## DATA:
- - -

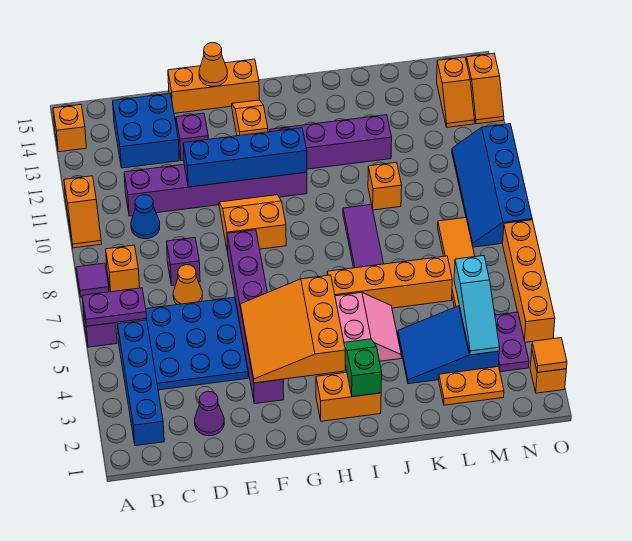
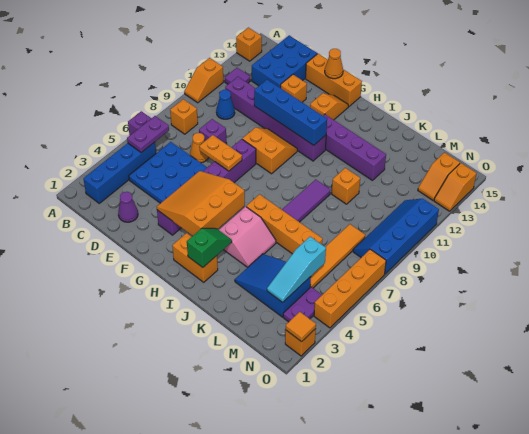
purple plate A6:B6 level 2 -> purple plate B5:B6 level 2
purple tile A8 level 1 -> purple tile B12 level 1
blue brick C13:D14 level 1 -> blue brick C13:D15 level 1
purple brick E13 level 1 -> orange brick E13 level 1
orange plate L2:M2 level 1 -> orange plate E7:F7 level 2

- - -

## TASK TO COMPLETE:
Print exactly the lines between the line with "purple tile A8" and the final line of the records above, both included.

## WORKED SOLUTION:
purple tile A8 level 1 -> purple tile B12 level 1
blue brick C13:D14 level 1 -> blue brick C13:D15 level 1
purple brick E13 level 1 -> orange brick E13 level 1
orange plate L2:M2 level 1 -> orange plate E7:F7 level 2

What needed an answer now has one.